ABOUT THIS TASK -
Without any pictures, reproduce exactly the lines running from the line containing "Trace every road" through the end of the entries.

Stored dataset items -
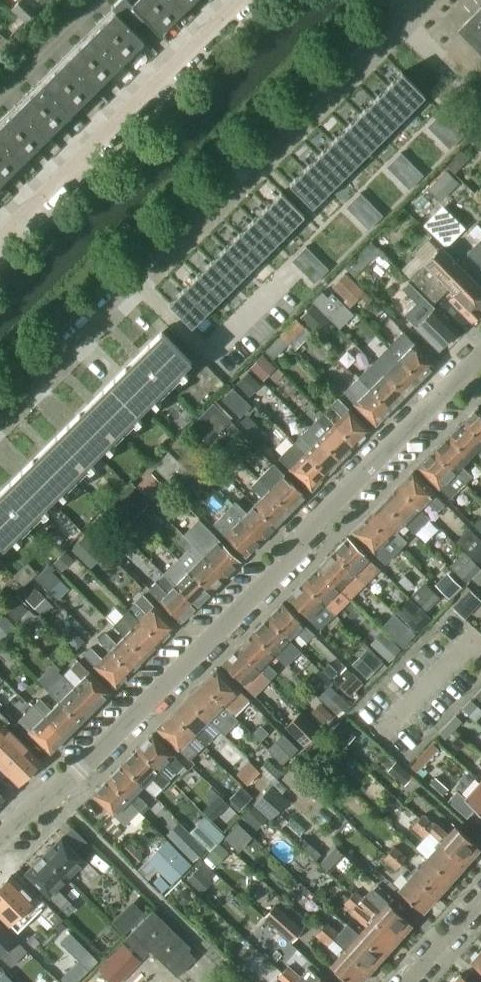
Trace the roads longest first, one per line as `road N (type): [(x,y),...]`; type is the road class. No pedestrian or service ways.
road 1 (residential): [(0,839),(80,770),(480,352)]
road 2 (residential): [(0,411),(405,7)]
road 3 (residential): [(239,0),(0,240)]

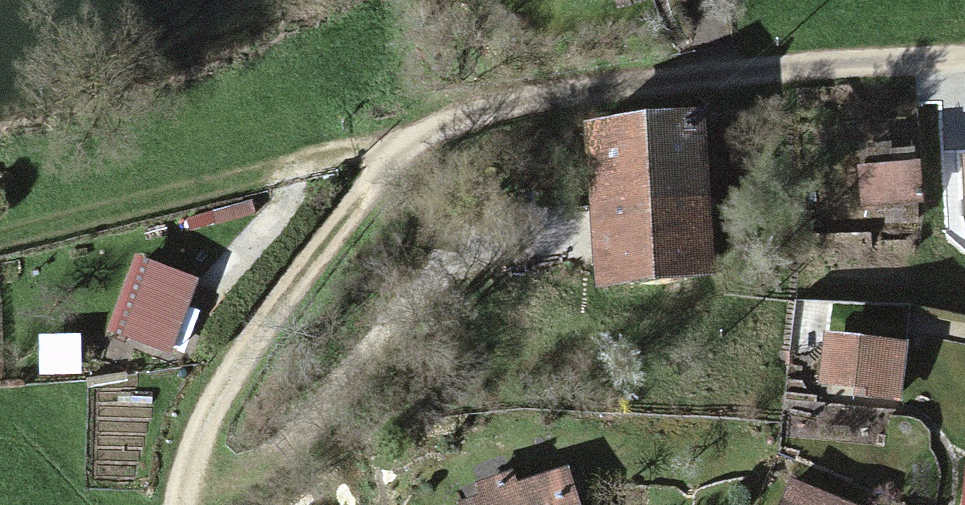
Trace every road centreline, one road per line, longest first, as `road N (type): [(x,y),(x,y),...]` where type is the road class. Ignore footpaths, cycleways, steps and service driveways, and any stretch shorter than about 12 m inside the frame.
road 1 (unclassified): [(964,57),(698,74),(406,137)]
road 2 (track): [(406,137),(250,338),(193,447),(179,504)]
road 3 (track): [(406,137),(0,226)]

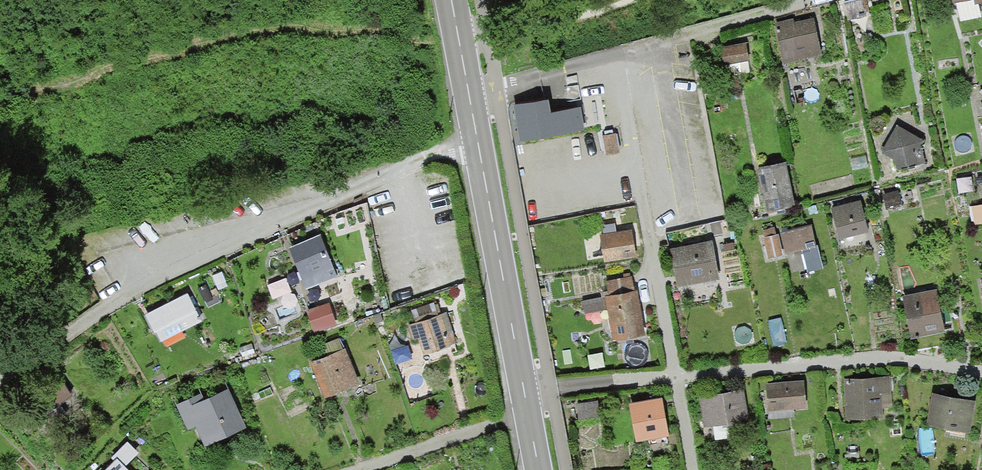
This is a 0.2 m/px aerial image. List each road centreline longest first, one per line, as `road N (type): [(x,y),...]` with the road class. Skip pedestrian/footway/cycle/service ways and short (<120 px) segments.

FINISHED EXERCISE -
Trace every road centreline, one road per line, longest first, as `road N (type): [(x,y),(x,y),...]` where type is the road class. Ignore footpaths, cycleways, steps and service driveways, and any stretch shorter than about 12 m inside the frame.
road 1 (unclassified): [(964,57),(698,74),(406,137)]
road 2 (track): [(406,137),(250,338),(193,447),(179,504)]
road 3 (track): [(406,137),(0,226)]

This is a 0.2 m/px aerial image. List each road centreline longest first, one per line, as `road N (type): [(x,y),...]` with the road class. Skip pedestrian/footway/cycle/service ways and short (<120 px) segments.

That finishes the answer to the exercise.